[[ EXERCISE DATA, beginning ]]

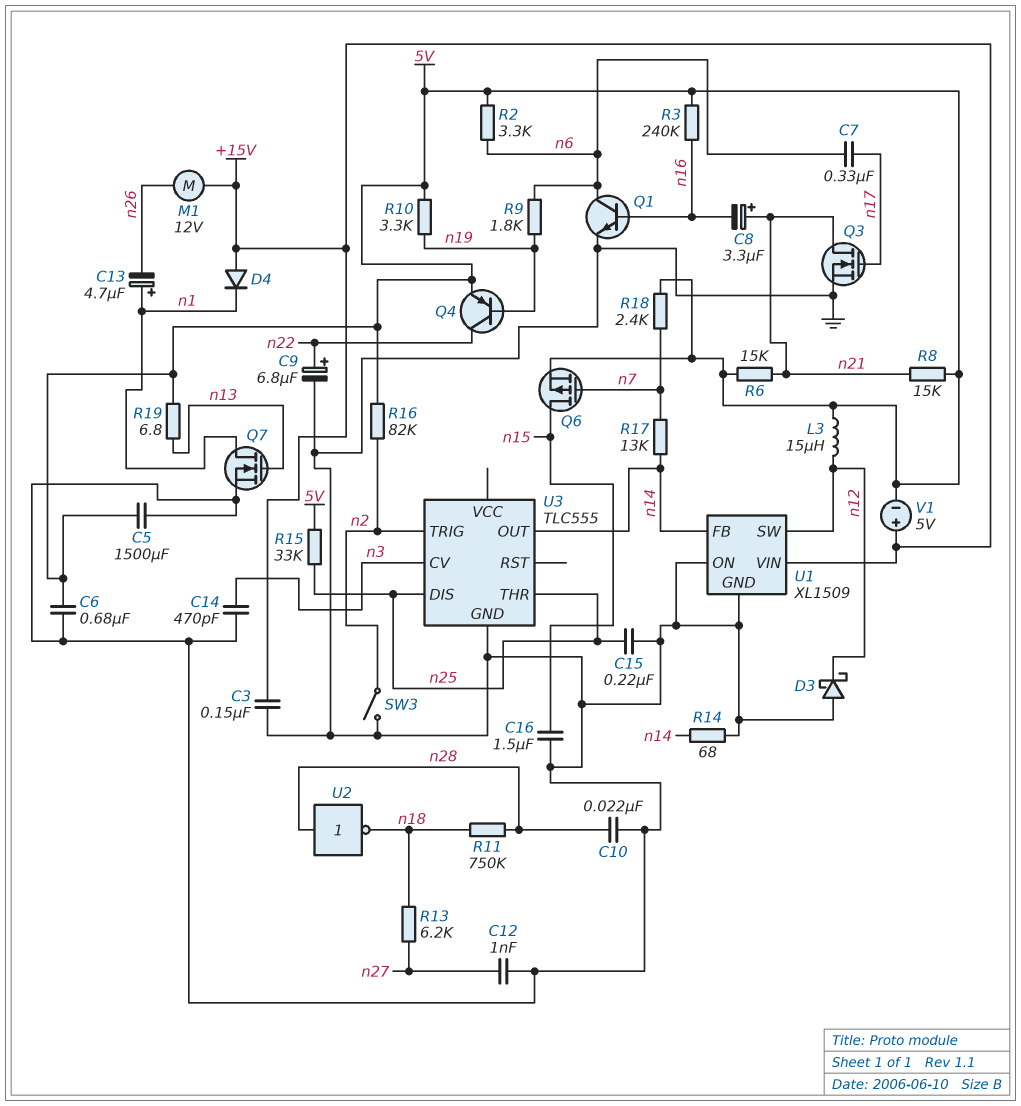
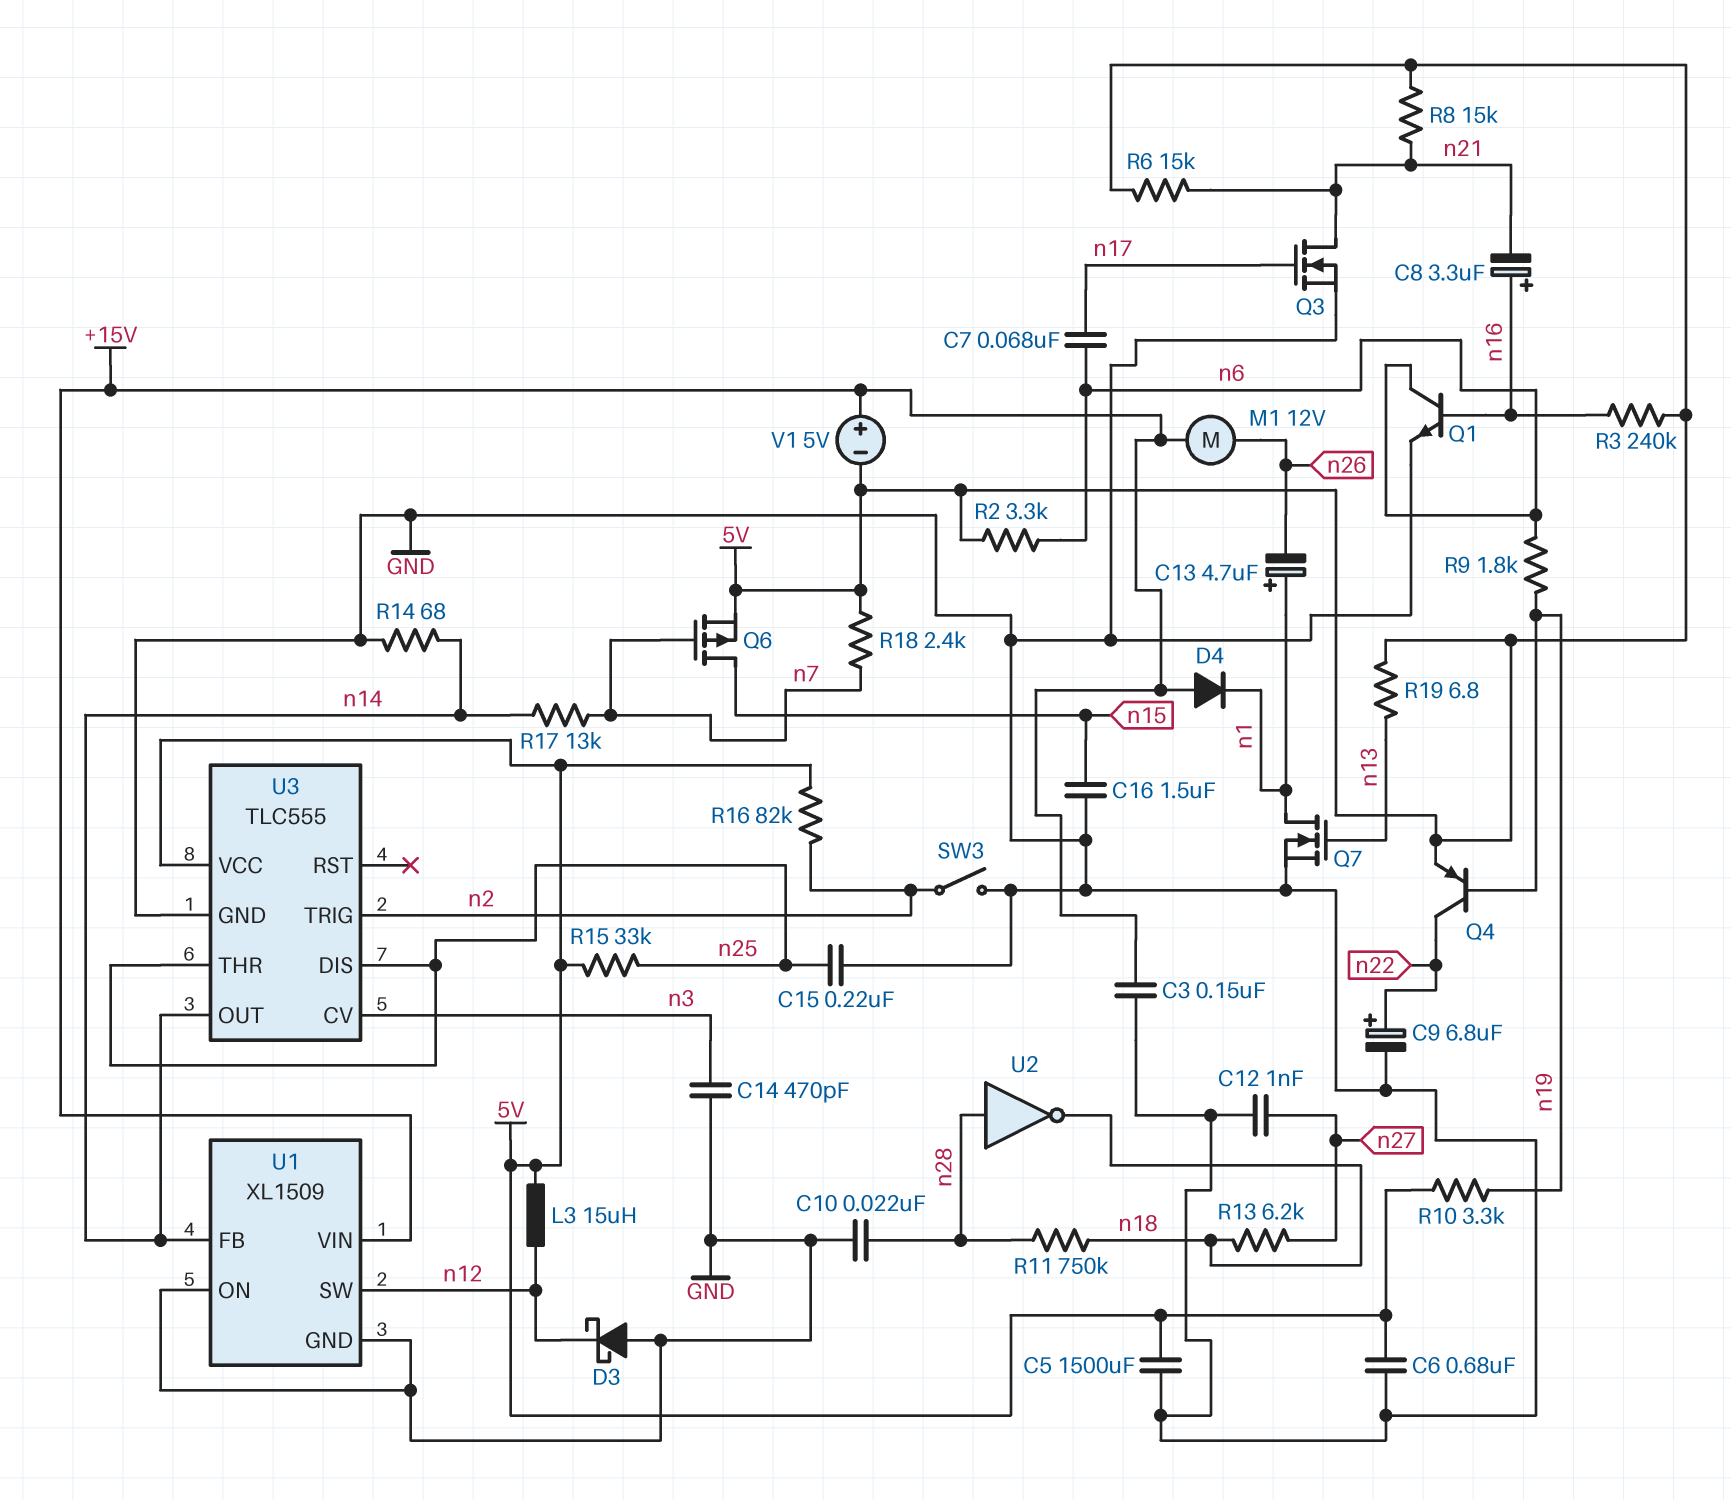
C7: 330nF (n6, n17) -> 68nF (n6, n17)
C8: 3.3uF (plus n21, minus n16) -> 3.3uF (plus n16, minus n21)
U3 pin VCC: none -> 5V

[[ EXERCISE DATA, end ]]
[[ EXERCISE DATA, beginning ]]

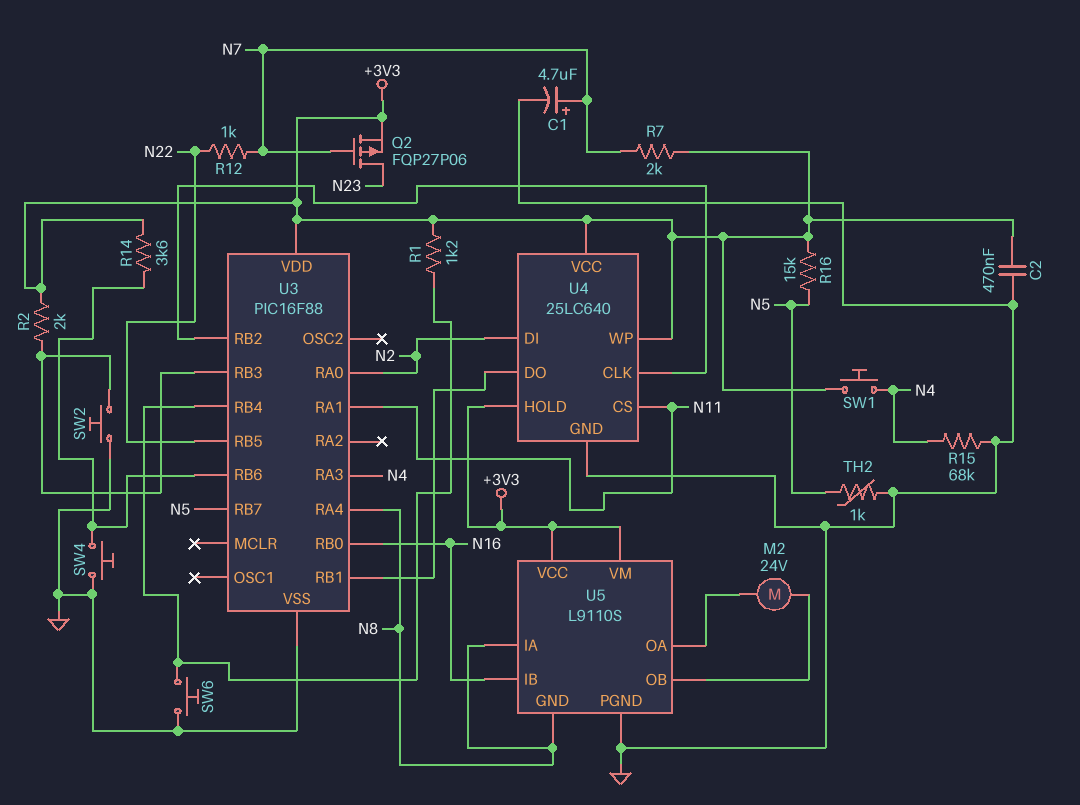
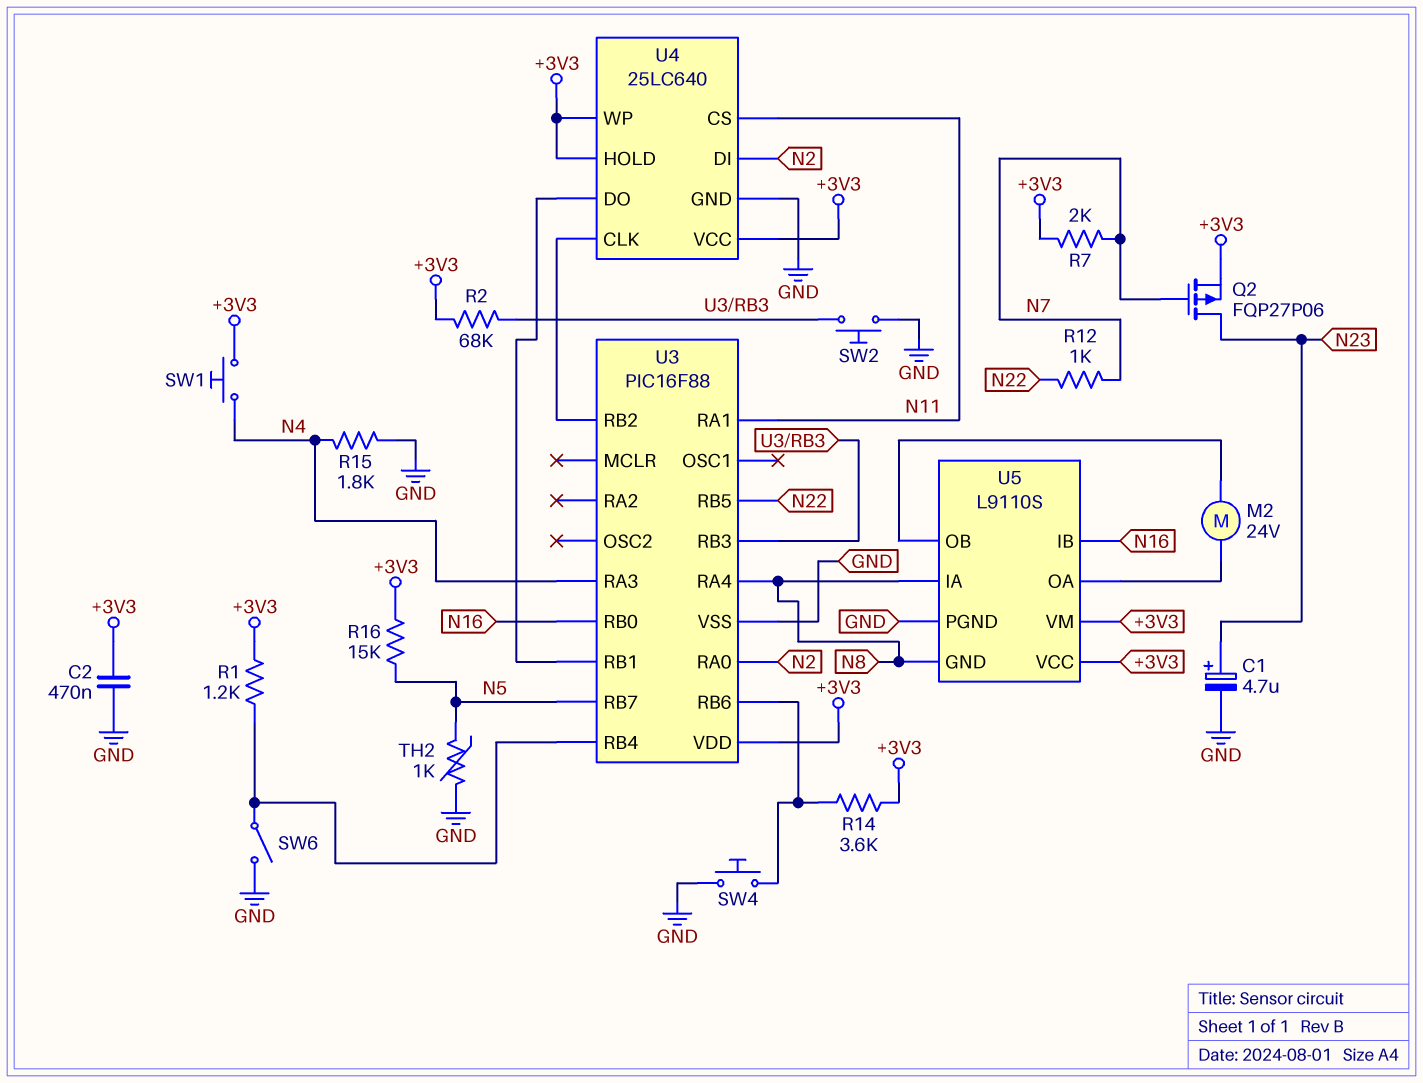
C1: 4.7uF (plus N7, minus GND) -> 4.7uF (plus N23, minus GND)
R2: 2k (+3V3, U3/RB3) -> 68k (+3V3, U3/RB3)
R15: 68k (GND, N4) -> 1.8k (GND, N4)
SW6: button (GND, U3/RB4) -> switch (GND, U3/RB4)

[[ EXERCISE DATA, end ]]

# WHAT IS BEING ASKED
Restate word for word the lines of the data above, starting at the line containing "C7: 330nF (n6, n17) -> 68nF (n6, n17)" and ending at the line containing "U3 pin VCC: none -> 5V", both included, and nothing more.

# ANSWER AREA
C7: 330nF (n6, n17) -> 68nF (n6, n17)
C8: 3.3uF (plus n21, minus n16) -> 3.3uF (plus n16, minus n21)
U3 pin VCC: none -> 5V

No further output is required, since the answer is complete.